Work required:
Below are some records. Print exactly the lines between the one holding "camera: 105 degrees right, 10 degrees down" and the one holding "599,93 to 631,278", inclusive, and nothing else.

Given records:
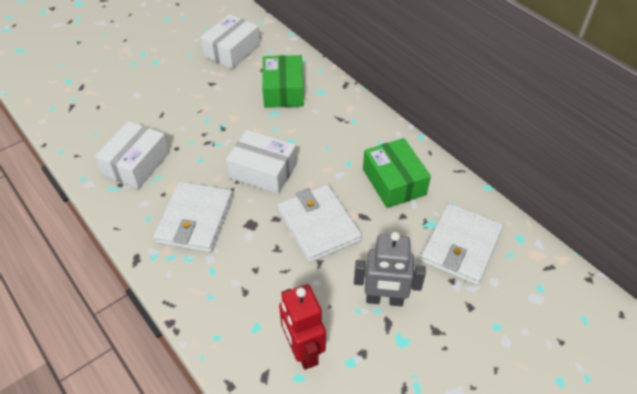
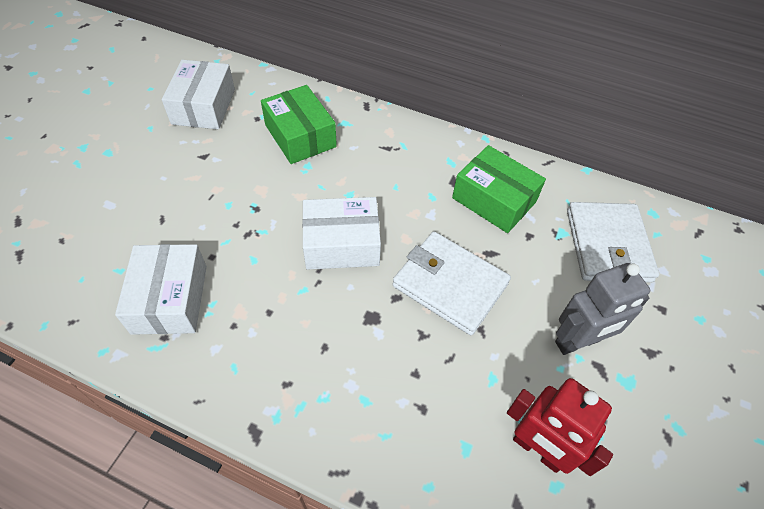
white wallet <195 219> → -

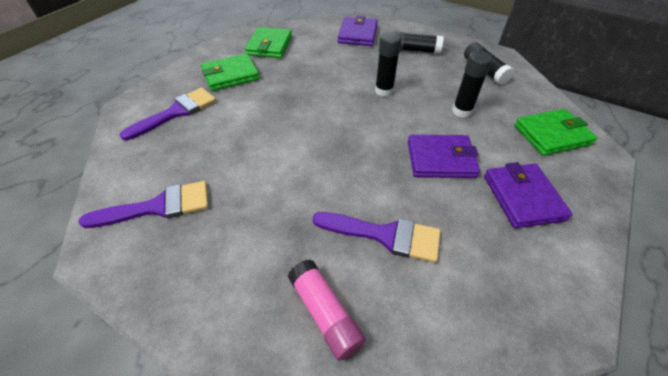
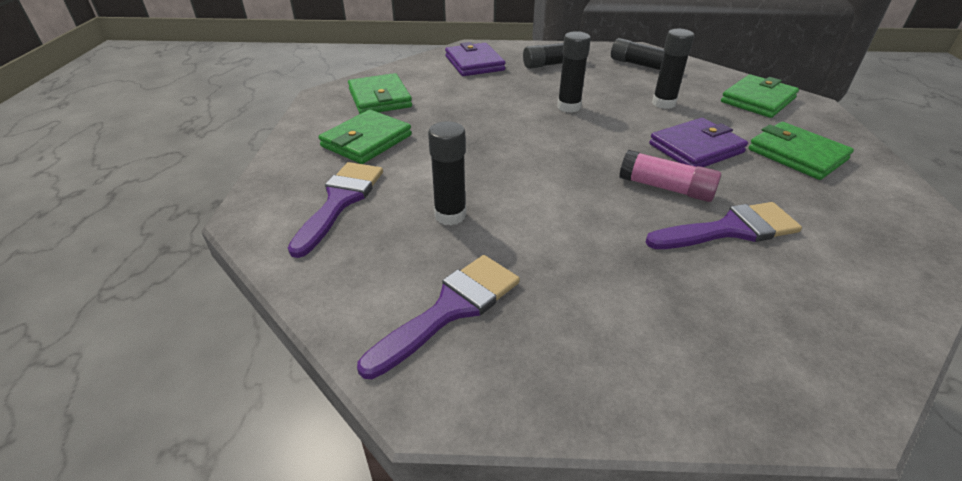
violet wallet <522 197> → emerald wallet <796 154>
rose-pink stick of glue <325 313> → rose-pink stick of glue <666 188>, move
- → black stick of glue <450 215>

...

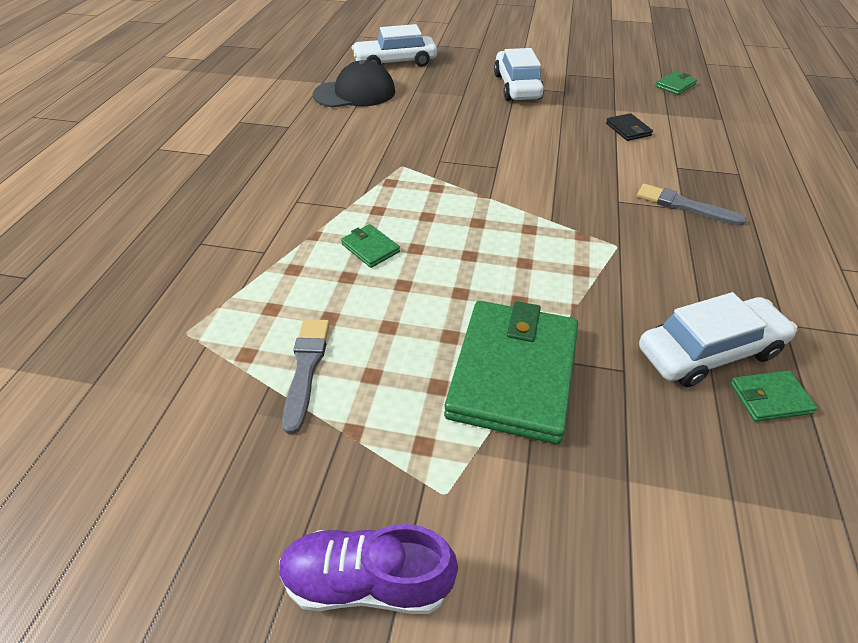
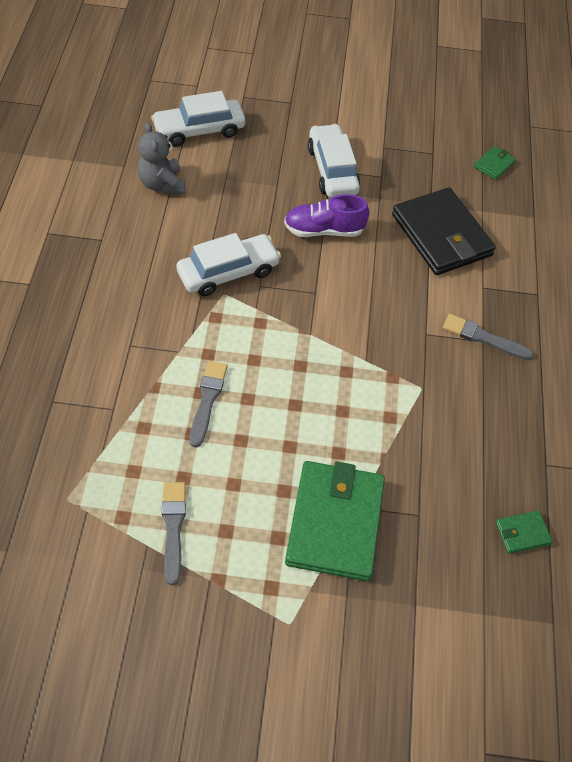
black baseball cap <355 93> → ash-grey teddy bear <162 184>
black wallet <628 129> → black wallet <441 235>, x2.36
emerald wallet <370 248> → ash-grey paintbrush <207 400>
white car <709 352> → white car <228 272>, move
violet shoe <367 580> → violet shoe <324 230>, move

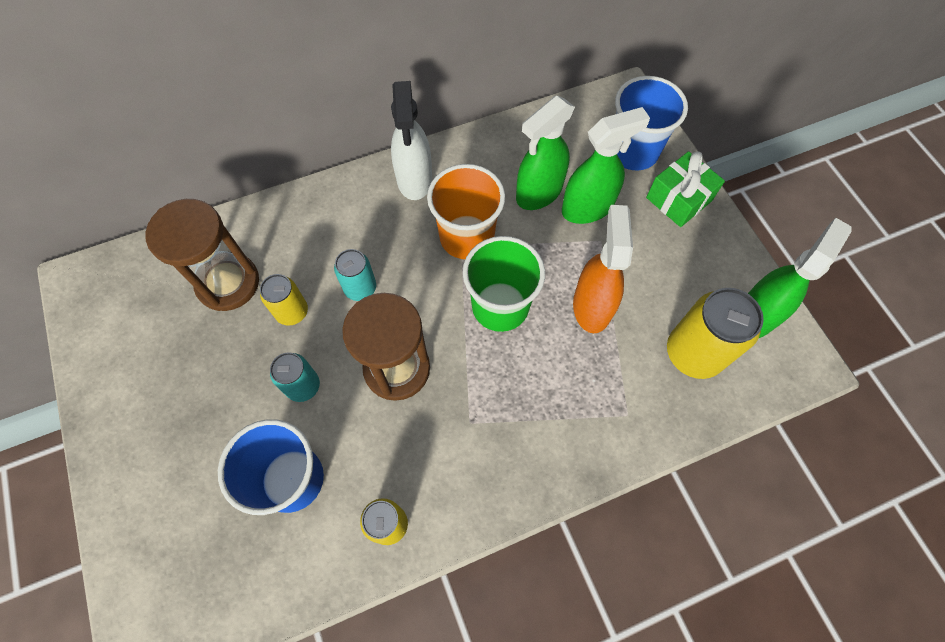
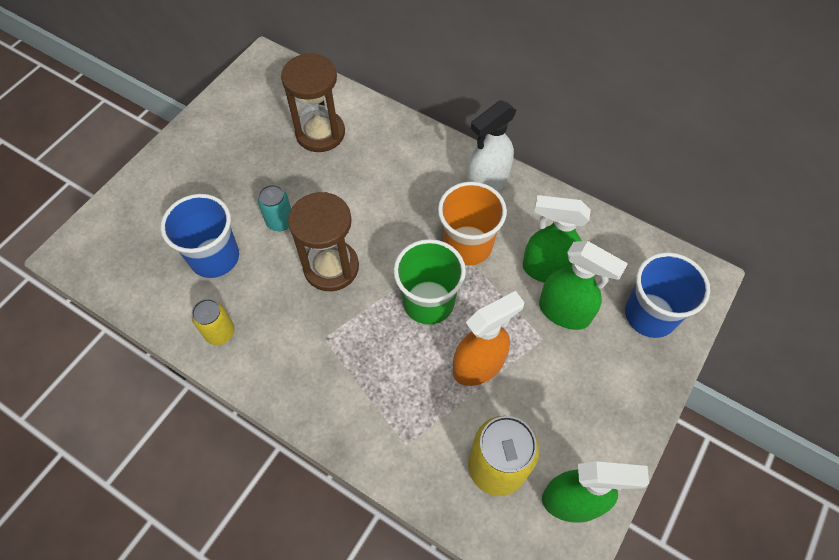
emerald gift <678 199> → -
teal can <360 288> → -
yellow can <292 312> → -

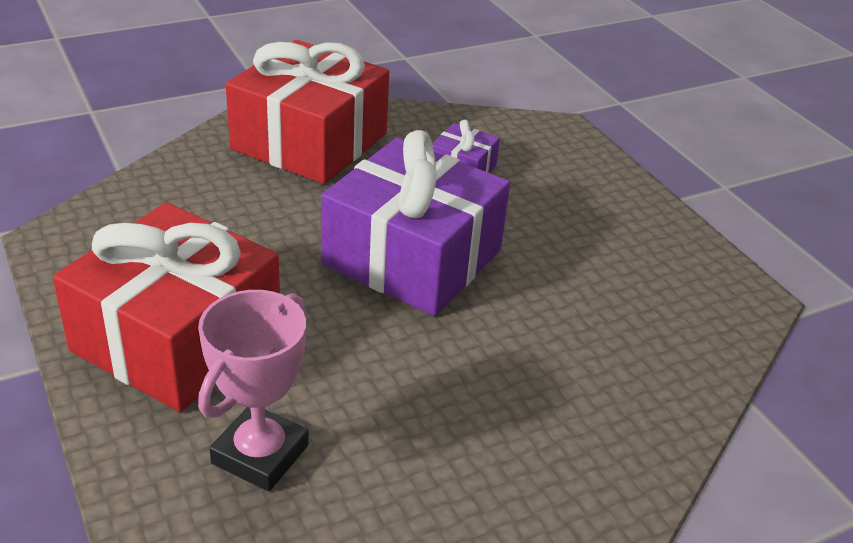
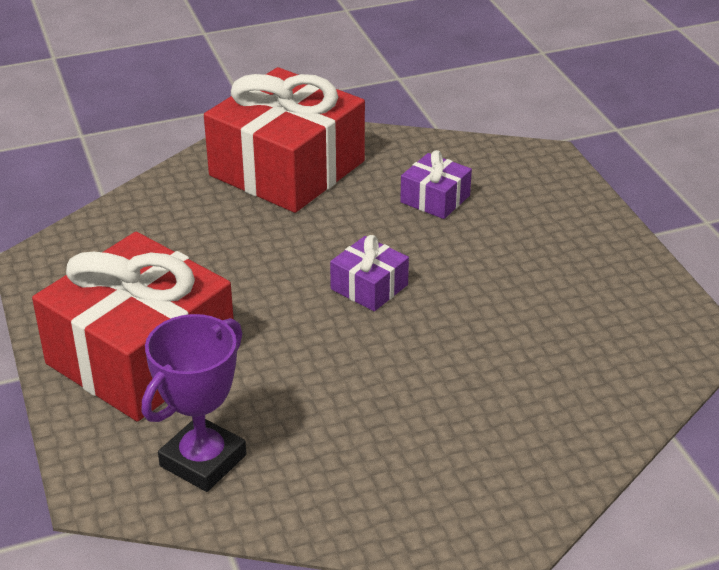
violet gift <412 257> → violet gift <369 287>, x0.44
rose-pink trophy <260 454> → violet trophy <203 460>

* * *

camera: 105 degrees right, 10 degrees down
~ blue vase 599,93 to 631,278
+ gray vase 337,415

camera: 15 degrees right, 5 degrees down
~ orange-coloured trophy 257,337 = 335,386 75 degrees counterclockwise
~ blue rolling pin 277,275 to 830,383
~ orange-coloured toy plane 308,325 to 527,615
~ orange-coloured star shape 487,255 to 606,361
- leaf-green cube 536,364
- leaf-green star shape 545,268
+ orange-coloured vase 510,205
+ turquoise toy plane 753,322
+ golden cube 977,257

Result for this exercise:
camera: 105 degrees right, 10 degrees down
~ blue vase 599,93 to 631,278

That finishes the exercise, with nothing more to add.